- _Work instructions_
Below are records; work out how many of their lines contain the word "LEAF" and reply with the number only.

- _Provided data_
-----
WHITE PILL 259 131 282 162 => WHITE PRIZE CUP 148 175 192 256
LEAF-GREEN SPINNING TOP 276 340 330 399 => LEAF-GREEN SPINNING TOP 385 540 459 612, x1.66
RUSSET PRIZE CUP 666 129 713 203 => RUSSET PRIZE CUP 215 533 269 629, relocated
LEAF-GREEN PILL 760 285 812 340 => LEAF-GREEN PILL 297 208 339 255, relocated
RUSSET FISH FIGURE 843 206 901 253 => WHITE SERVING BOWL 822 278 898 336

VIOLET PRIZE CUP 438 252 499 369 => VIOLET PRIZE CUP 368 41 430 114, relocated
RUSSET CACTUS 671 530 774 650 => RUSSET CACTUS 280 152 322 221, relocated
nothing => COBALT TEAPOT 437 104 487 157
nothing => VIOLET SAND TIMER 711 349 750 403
-----
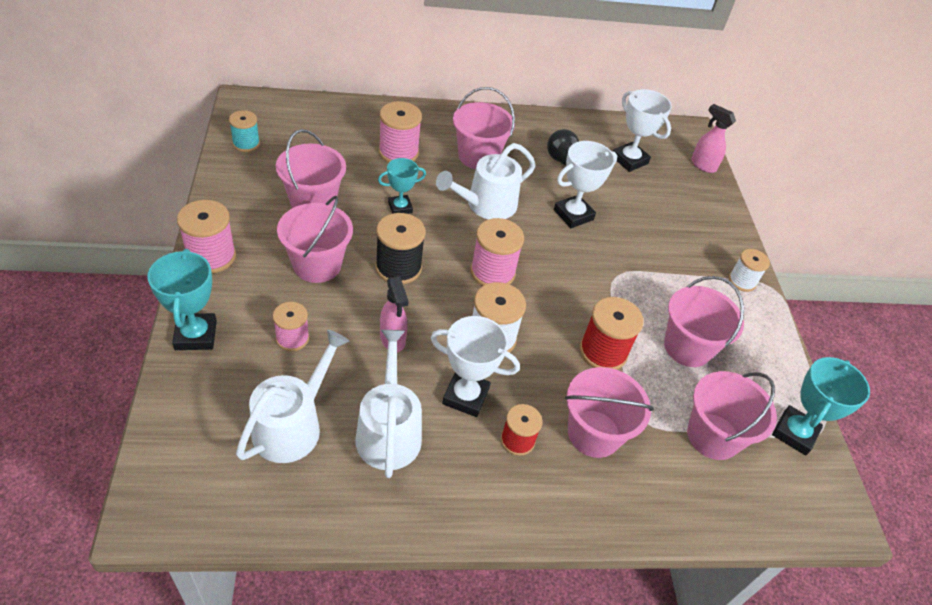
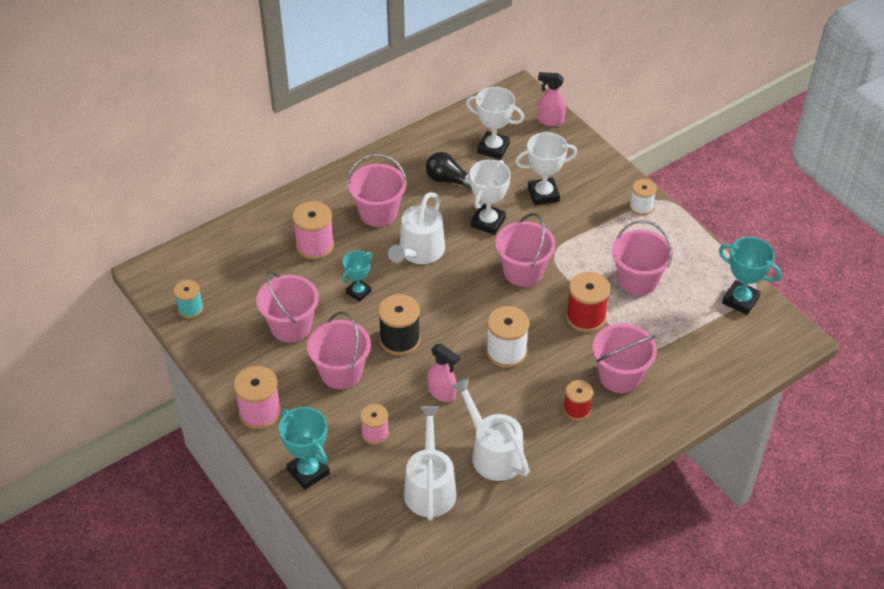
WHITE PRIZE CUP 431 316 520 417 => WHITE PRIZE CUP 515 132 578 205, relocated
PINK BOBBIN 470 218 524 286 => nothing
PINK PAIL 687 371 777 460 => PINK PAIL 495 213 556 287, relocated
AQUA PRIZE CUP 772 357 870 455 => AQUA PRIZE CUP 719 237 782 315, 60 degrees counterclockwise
-----
- _Answer for the task_
2